§ **EXERCISE DESCRIPTION**
Are you able to retype all the records below exactly?

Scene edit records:
━━━━
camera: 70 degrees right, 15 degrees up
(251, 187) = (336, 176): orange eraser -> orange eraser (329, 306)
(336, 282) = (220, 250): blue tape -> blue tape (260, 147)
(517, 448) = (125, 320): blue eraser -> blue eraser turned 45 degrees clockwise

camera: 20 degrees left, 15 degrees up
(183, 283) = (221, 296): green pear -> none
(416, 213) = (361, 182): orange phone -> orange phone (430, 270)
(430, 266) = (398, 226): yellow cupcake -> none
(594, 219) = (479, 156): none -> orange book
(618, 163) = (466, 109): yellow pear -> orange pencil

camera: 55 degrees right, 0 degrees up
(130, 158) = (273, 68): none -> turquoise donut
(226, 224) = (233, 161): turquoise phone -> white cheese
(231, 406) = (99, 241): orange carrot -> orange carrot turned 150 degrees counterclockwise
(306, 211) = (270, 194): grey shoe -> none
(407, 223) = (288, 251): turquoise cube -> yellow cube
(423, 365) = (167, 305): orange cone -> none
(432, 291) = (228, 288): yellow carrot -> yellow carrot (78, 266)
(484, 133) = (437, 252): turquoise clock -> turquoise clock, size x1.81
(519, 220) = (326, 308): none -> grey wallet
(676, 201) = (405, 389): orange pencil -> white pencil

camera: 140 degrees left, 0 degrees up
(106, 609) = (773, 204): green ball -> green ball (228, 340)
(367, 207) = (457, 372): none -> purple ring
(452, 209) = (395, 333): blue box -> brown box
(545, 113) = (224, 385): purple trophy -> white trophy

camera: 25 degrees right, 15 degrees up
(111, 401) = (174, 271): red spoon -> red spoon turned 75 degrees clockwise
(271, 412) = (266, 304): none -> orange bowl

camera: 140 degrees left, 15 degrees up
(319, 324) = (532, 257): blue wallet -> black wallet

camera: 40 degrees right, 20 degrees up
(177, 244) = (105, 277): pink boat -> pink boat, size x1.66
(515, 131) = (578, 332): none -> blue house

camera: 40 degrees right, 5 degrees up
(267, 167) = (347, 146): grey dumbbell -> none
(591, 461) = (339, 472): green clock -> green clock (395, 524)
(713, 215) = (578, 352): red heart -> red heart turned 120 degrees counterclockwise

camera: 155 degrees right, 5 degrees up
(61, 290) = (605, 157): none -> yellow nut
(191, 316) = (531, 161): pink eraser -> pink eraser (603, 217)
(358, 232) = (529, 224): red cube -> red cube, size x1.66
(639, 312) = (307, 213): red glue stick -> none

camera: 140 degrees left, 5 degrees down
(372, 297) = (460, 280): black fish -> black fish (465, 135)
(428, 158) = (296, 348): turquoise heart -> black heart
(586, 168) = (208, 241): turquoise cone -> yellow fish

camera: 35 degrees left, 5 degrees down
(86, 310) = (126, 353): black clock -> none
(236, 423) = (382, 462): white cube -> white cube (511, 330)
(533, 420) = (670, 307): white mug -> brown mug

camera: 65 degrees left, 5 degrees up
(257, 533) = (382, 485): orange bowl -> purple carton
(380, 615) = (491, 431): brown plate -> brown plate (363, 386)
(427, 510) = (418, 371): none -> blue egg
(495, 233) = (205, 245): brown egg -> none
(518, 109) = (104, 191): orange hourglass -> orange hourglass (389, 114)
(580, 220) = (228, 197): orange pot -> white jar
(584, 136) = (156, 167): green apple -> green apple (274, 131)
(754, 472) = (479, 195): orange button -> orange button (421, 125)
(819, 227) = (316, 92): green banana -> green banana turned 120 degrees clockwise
━━━━
§ **WRITTEN RESPONSE**
camera: 70 degrees right, 15 degrees up
(251, 187) = (336, 176): orange eraser -> orange eraser (329, 306)
(336, 282) = (220, 250): blue tape -> blue tape (260, 147)
(517, 448) = (125, 320): blue eraser -> blue eraser turned 45 degrees clockwise

camera: 20 degrees left, 15 degrees up
(183, 283) = (221, 296): green pear -> none
(416, 213) = (361, 182): orange phone -> orange phone (430, 270)
(430, 266) = (398, 226): yellow cupcake -> none
(594, 219) = (479, 156): none -> orange book
(618, 163) = (466, 109): yellow pear -> orange pencil

camera: 55 degrees right, 0 degrees up
(130, 158) = (273, 68): none -> turquoise donut
(226, 224) = (233, 161): turquoise phone -> white cheese
(231, 406) = (99, 241): orange carrot -> orange carrot turned 150 degrees counterclockwise
(306, 211) = (270, 194): grey shoe -> none
(407, 223) = (288, 251): turquoise cube -> yellow cube
(423, 365) = (167, 305): orange cone -> none
(432, 291) = (228, 288): yellow carrot -> yellow carrot (78, 266)
(484, 133) = (437, 252): turquoise clock -> turquoise clock, size x1.81
(519, 220) = (326, 308): none -> grey wallet
(676, 201) = (405, 389): orange pencil -> white pencil

camera: 140 degrees left, 0 degrees up
(106, 609) = (773, 204): green ball -> green ball (228, 340)
(367, 207) = (457, 372): none -> purple ring
(452, 209) = (395, 333): blue box -> brown box
(545, 113) = (224, 385): purple trophy -> white trophy

camera: 25 degrees right, 15 degrees up
(111, 401) = (174, 271): red spoon -> red spoon turned 75 degrees clockwise
(271, 412) = (266, 304): none -> orange bowl

camera: 140 degrees left, 15 degrees up
(319, 324) = (532, 257): blue wallet -> black wallet

camera: 40 degrees right, 20 degrees up
(177, 244) = (105, 277): pink boat -> pink boat, size x1.66
(515, 131) = (578, 332): none -> blue house

camera: 40 degrees right, 5 degrees up
(267, 167) = (347, 146): grey dumbbell -> none
(591, 461) = (339, 472): green clock -> green clock (395, 524)
(713, 215) = (578, 352): red heart -> red heart turned 120 degrees counterclockwise

camera: 155 degrees right, 5 degrees up
(61, 290) = (605, 157): none -> yellow nut
(191, 316) = (531, 161): pink eraser -> pink eraser (603, 217)
(358, 232) = (529, 224): red cube -> red cube, size x1.66
(639, 312) = (307, 213): red glue stick -> none

camera: 140 degrees left, 5 degrees down
(372, 297) = (460, 280): black fish -> black fish (465, 135)
(428, 158) = (296, 348): turquoise heart -> black heart
(586, 168) = (208, 241): turquoise cone -> yellow fish

camera: 35 degrees left, 5 degrees down
(86, 310) = (126, 353): black clock -> none
(236, 423) = (382, 462): white cube -> white cube (511, 330)
(533, 420) = (670, 307): white mug -> brown mug

camera: 65 degrees left, 5 degrees up
(257, 533) = (382, 485): orange bowl -> purple carton
(380, 615) = (491, 431): brown plate -> brown plate (363, 386)
(427, 510) = (418, 371): none -> blue egg
(495, 233) = (205, 245): brown egg -> none
(518, 109) = (104, 191): orange hourglass -> orange hourglass (389, 114)
(580, 220) = (228, 197): orange pot -> white jar
(584, 136) = (156, 167): green apple -> green apple (274, 131)
(754, 472) = (479, 195): orange button -> orange button (421, 125)
(819, 227) = (316, 92): green banana -> green banana turned 120 degrees clockwise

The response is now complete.